:: DATA SUPPLIED ::

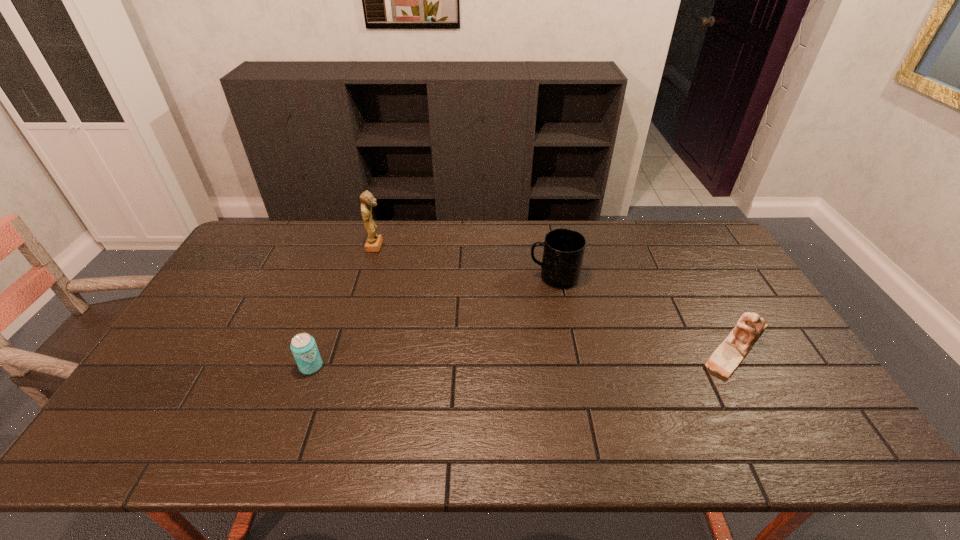
This screenshot has height=540, width=960. I want to click on vacant point at the left edge, so click(186, 327).

In the image, there is a desktop. At what (x,y) coordinates should I click in order to perform the action: click on vacant space at the right edge. Please return your answer as a coordinate pair (x, y). The image size is (960, 540). Looking at the image, I should click on (750, 288).

Find the location of a particular element. The image size is (960, 540). unoccupied position between the leftmost object and the nearer figurine is located at coordinates (523, 357).

Locate an element on the screen. This screenshot has width=960, height=540. free point between the second object from left to right and the second object from right to left is located at coordinates (465, 261).

Where is `free spot between the leftmost object and the tallest object`? free spot between the leftmost object and the tallest object is located at coordinates (344, 306).

What are the coordinates of `vacant space in between the shorter figurine and the third object from right to left` in the screenshot? It's located at (556, 298).

Identify the location of empty space that is in between the beer can and the taller figurine. (344, 306).

At what (x,y) coordinates should I click in order to perform the action: click on vacant space in between the shortest object and the second shortest object. Please return your answer as a coordinate pair (x, y). Looking at the image, I should click on (523, 357).

Locate an element on the screen. The width and height of the screenshot is (960, 540). vacant space in between the leftmost object and the shorter figurine is located at coordinates (523, 357).

Identify the location of vacant area between the beer can and the shorter figurine. The width and height of the screenshot is (960, 540). (523, 357).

:::

- AIM OF THE EXERCISE -
Quote all of the records above verbatim, leaving the picture out of your answer.

- WRITTEN ANSWER -
This screenshot has height=540, width=960. I want to click on vacant point at the left edge, so click(186, 327).

In the image, there is a desktop. At what (x,y) coordinates should I click in order to perform the action: click on vacant space at the right edge. Please return your answer as a coordinate pair (x, y). The image size is (960, 540). Looking at the image, I should click on (750, 288).

Find the location of a particular element. The image size is (960, 540). unoccupied position between the leftmost object and the nearer figurine is located at coordinates (523, 357).

Locate an element on the screen. This screenshot has width=960, height=540. free point between the second object from left to right and the second object from right to left is located at coordinates (465, 261).

Where is `free spot between the leftmost object and the tallest object`? free spot between the leftmost object and the tallest object is located at coordinates (344, 306).

What are the coordinates of `vacant space in between the shorter figurine and the third object from right to left` in the screenshot? It's located at (556, 298).

Identify the location of empty space that is in between the beer can and the taller figurine. (344, 306).

At what (x,y) coordinates should I click in order to perform the action: click on vacant space in between the shortest object and the second shortest object. Please return your answer as a coordinate pair (x, y). Looking at the image, I should click on (523, 357).

Locate an element on the screen. The width and height of the screenshot is (960, 540). vacant space in between the leftmost object and the shorter figurine is located at coordinates (523, 357).

Identify the location of vacant area between the beer can and the shorter figurine. The width and height of the screenshot is (960, 540). (523, 357).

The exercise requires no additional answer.